- ACTIVITY:
The lines to transcribe begin with the one containing "FAN3 pin SIG: D4 -> D0" and end with the last line below; reproduce them exactly, without the pictures.

Itemized modification records
•••

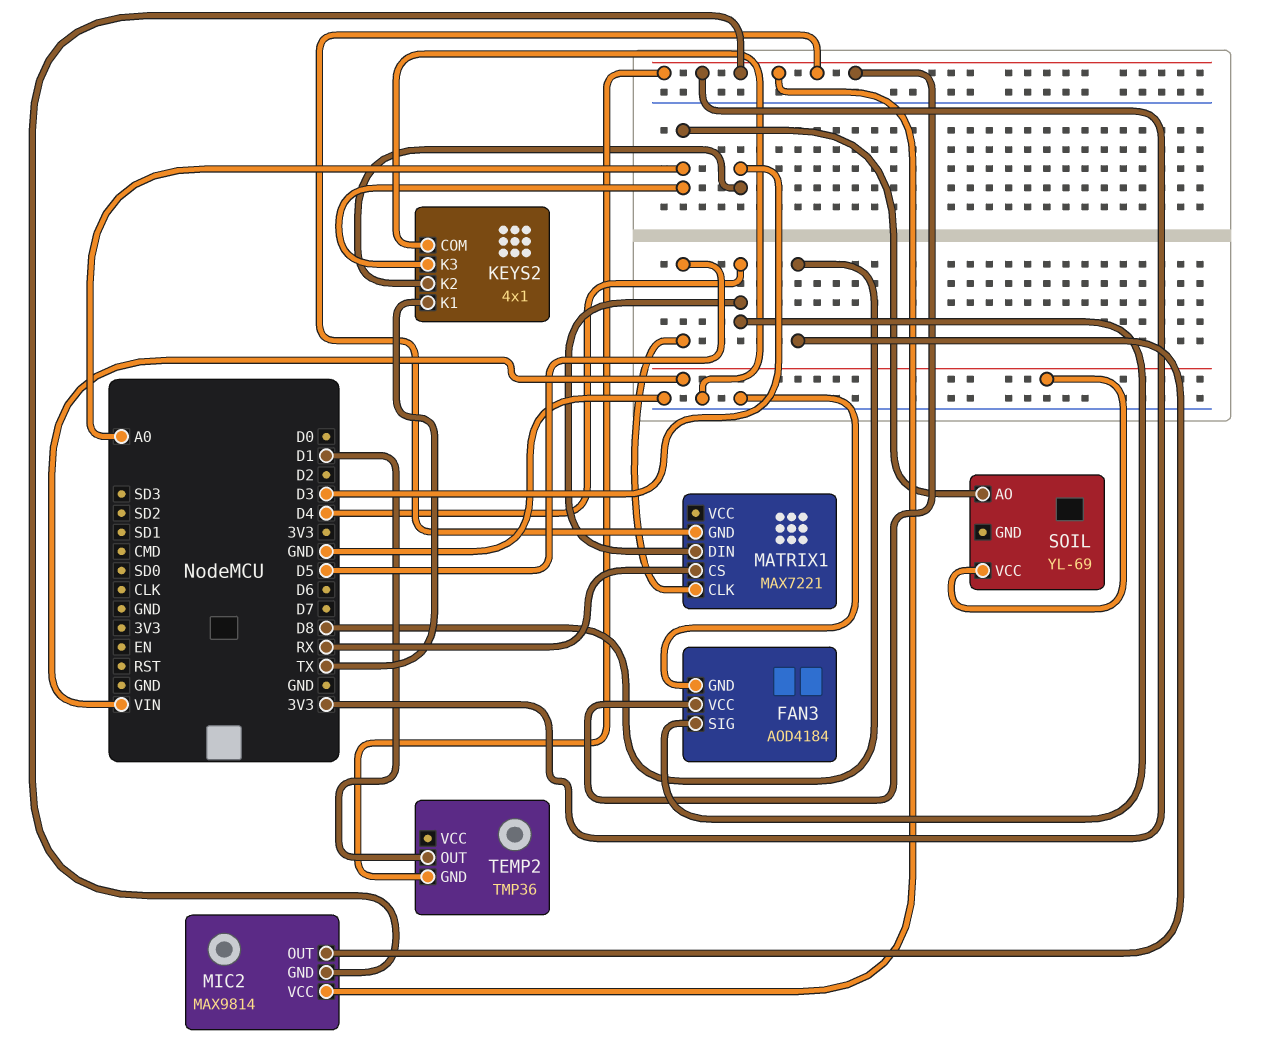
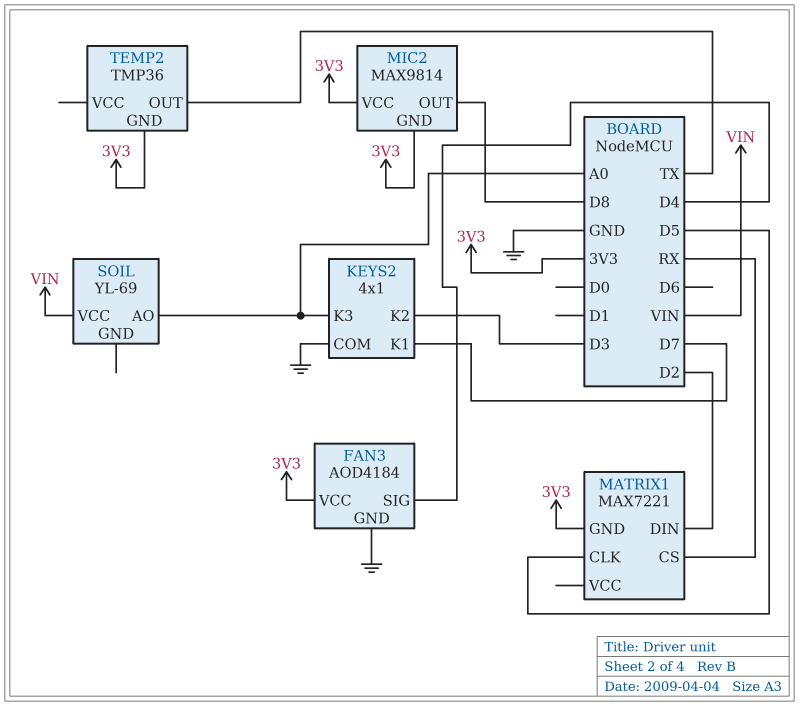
KEYS2 pin K1: TX -> D7
MATRIX1 pin DIN: D4 -> D2
TEMP2 pin OUT: D1 -> TX

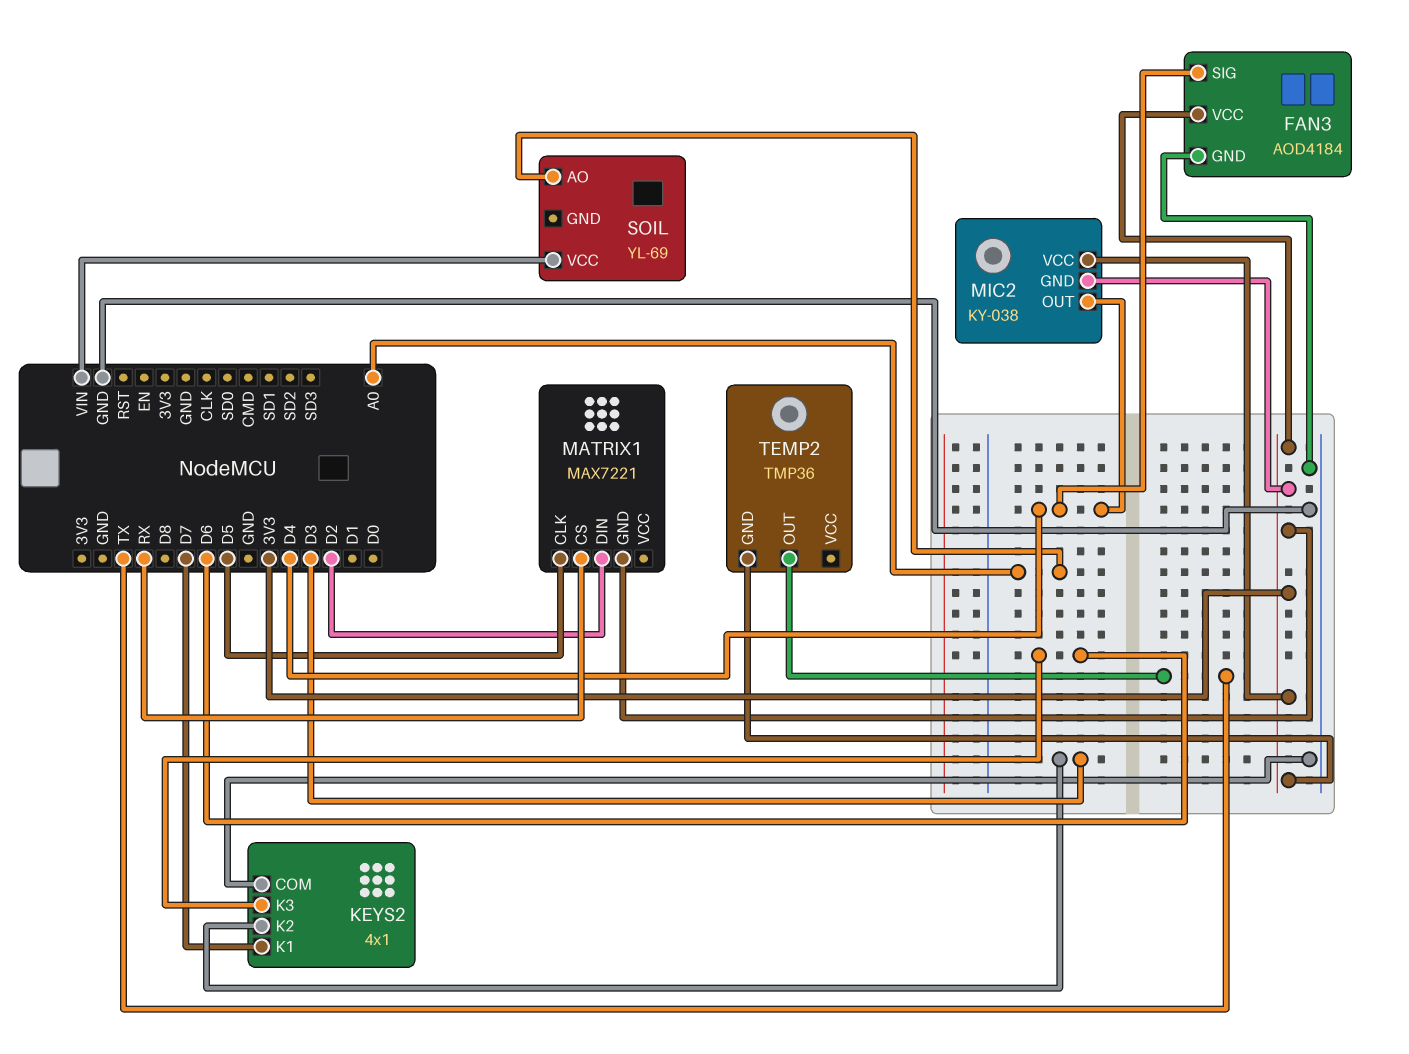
KEYS2 pin K3: A0 -> D6
MIC2: MAX9814 -> KY-038
MIC2 pin OUT: D8 -> D4

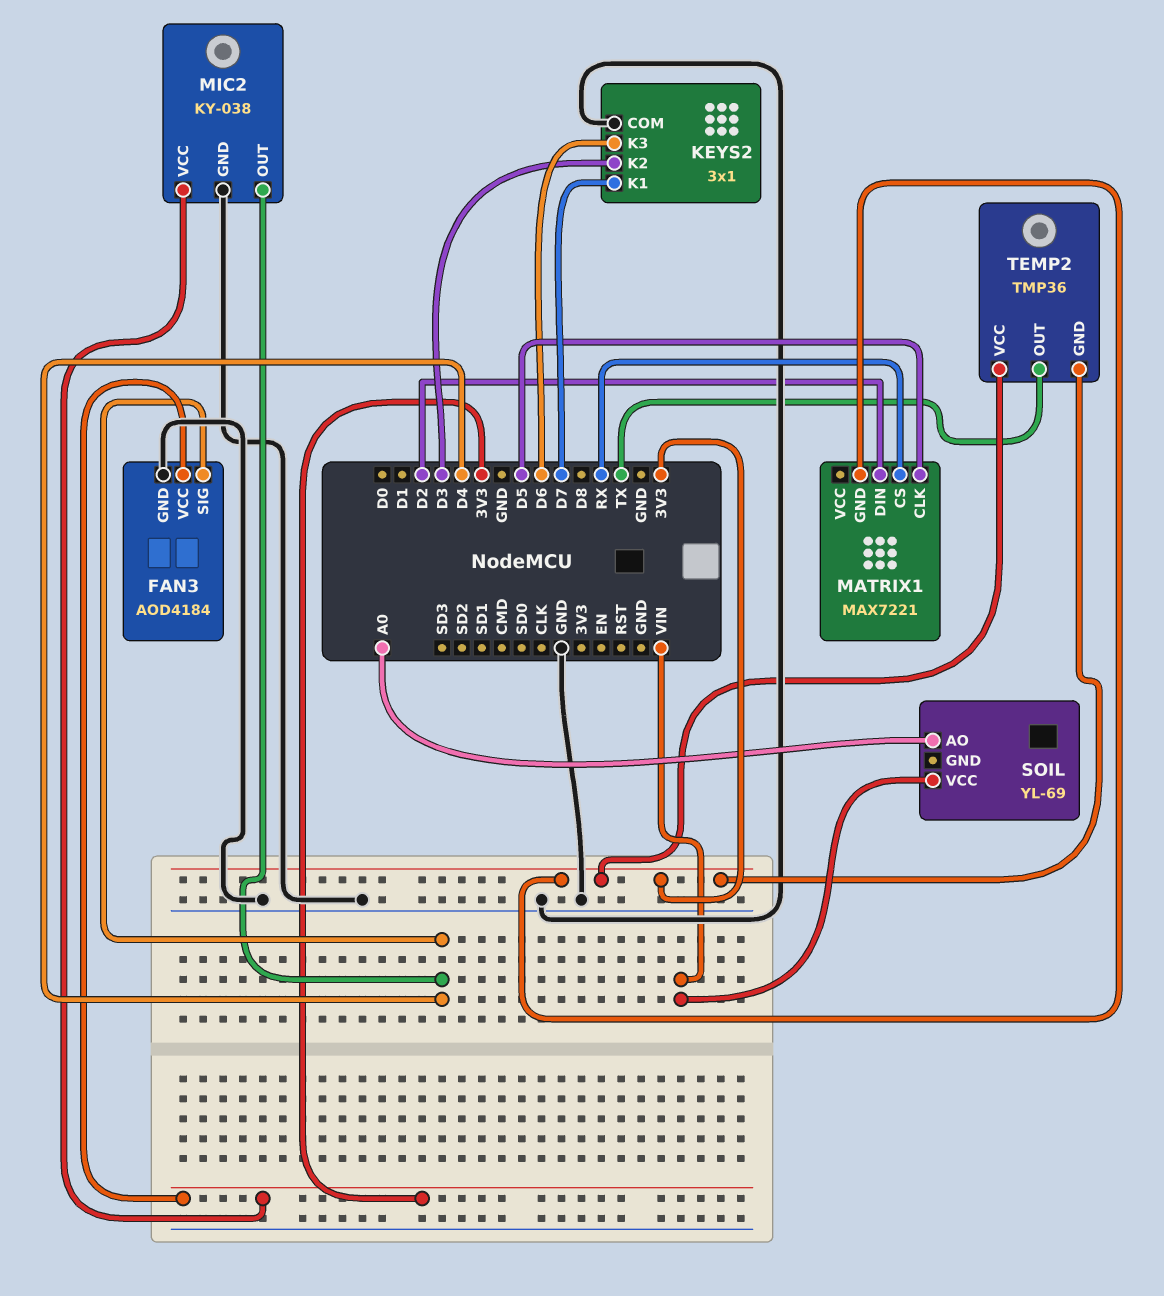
KEYS2: 4x1 -> 3x1
MIC2 pin GND: 3V3 -> GND
TEMP2 pin VCC: none -> 3V3

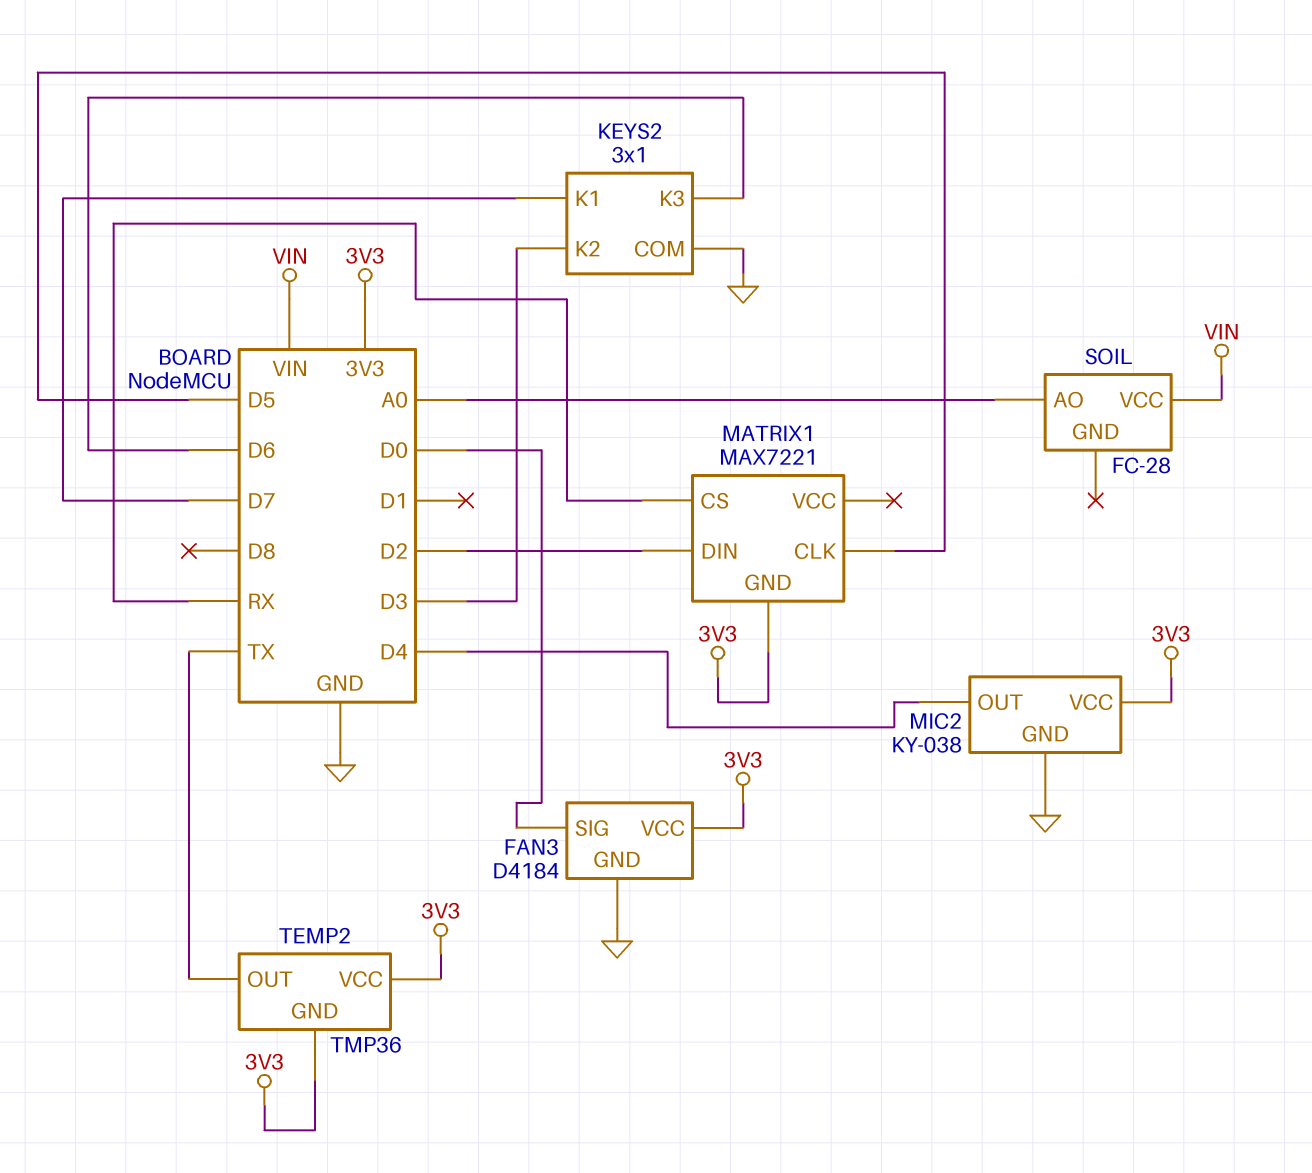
FAN3: AOD4184 -> D4184
FAN3 pin SIG: D4 -> D0
SOIL: YL-69 -> FC-28

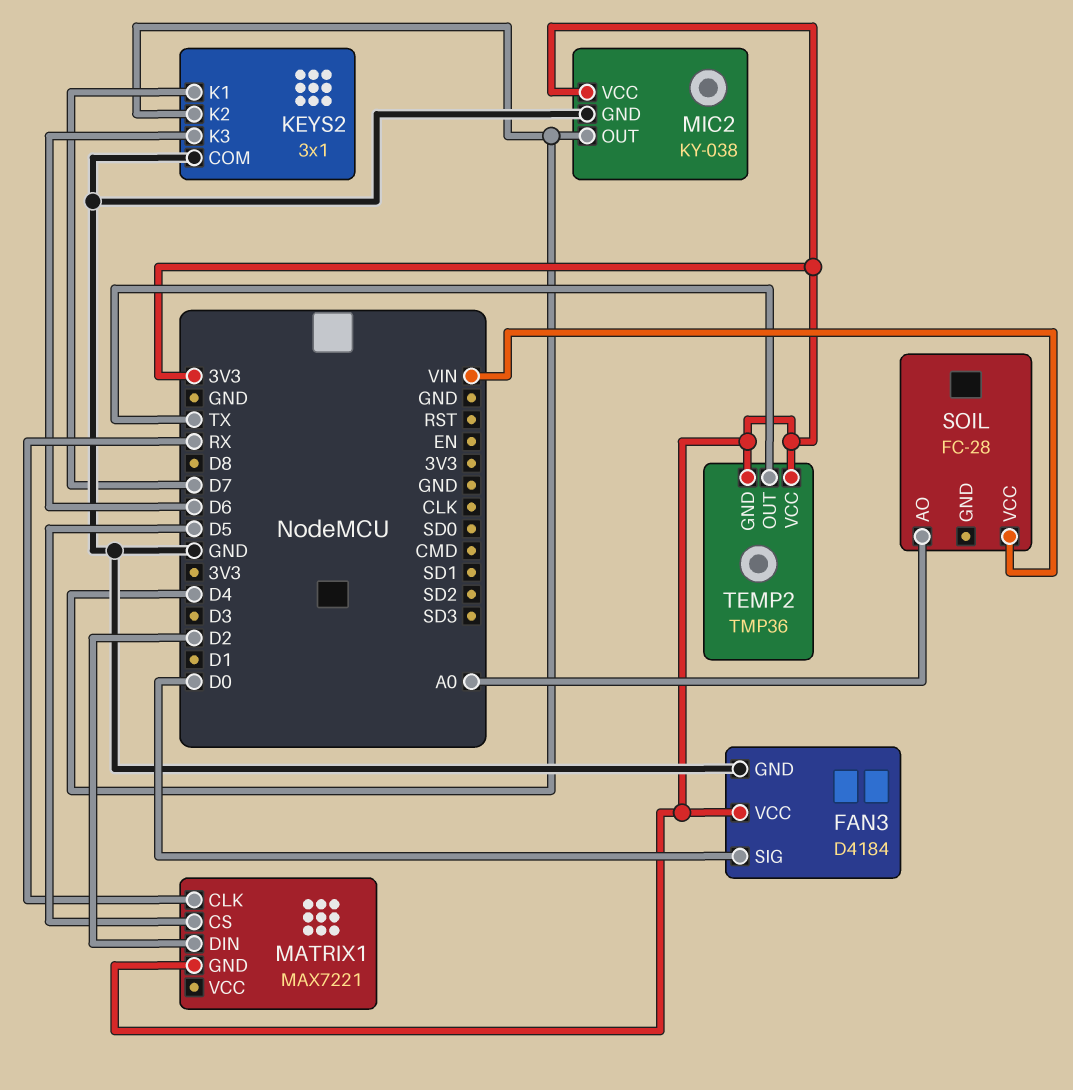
KEYS2 pin K2: D3 -> D4
MATRIX1 pin CLK: D5 -> RX
MATRIX1 pin CS: RX -> D5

•••

- RESULT OF THIS EXERCISE:
FAN3 pin SIG: D4 -> D0
SOIL: YL-69 -> FC-28

KEYS2 pin K2: D3 -> D4
MATRIX1 pin CLK: D5 -> RX
MATRIX1 pin CS: RX -> D5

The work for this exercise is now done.